-------- SOURCE DATA --------

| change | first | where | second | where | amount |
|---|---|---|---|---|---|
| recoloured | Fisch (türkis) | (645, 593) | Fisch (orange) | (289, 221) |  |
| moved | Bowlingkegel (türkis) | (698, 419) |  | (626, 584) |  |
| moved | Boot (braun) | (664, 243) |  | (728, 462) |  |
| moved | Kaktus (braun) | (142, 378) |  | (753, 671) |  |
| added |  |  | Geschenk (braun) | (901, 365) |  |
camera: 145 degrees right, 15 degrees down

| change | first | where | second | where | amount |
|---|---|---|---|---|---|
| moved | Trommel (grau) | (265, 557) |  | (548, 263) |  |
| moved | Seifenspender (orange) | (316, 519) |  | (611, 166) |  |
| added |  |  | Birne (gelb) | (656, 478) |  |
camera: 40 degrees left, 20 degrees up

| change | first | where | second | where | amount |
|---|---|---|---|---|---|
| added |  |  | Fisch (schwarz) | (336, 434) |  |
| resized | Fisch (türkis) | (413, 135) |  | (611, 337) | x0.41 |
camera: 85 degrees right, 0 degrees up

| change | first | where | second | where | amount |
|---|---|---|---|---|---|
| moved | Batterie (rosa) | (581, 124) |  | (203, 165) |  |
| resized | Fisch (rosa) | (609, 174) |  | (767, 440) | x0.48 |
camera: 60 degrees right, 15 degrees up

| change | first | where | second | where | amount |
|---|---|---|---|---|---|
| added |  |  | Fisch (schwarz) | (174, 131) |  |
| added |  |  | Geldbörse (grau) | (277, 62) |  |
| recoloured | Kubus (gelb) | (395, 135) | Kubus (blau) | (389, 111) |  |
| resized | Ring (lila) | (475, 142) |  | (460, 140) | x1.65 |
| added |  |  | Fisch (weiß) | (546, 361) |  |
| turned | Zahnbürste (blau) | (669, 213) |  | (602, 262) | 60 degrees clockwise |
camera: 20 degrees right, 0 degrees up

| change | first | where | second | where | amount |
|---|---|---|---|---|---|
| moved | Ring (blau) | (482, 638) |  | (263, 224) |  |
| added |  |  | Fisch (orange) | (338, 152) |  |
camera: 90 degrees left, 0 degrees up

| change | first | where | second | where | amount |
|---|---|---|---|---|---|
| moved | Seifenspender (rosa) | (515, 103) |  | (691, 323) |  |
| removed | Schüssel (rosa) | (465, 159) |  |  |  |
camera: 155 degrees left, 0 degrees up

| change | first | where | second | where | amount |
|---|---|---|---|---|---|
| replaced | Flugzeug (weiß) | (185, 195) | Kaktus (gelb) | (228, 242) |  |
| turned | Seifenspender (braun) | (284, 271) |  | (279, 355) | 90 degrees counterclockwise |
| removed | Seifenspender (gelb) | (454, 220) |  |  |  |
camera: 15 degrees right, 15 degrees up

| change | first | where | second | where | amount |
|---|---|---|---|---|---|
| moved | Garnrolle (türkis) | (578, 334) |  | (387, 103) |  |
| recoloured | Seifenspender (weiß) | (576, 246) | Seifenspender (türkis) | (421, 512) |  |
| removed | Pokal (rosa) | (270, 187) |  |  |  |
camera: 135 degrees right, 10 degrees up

--------

BRIEF →
From the listing above, output exactly the run of lines that starts with the line containing "moved | Boot" and ends with the line containing "Geschenk (braun) |".

RESPONSE BELOW →
| moved | Boot (braun) | (664, 243) |  | (728, 462) |  |
| moved | Kaktus (braun) | (142, 378) |  | (753, 671) |  |
| added |  |  | Geschenk (braun) | (901, 365) |  |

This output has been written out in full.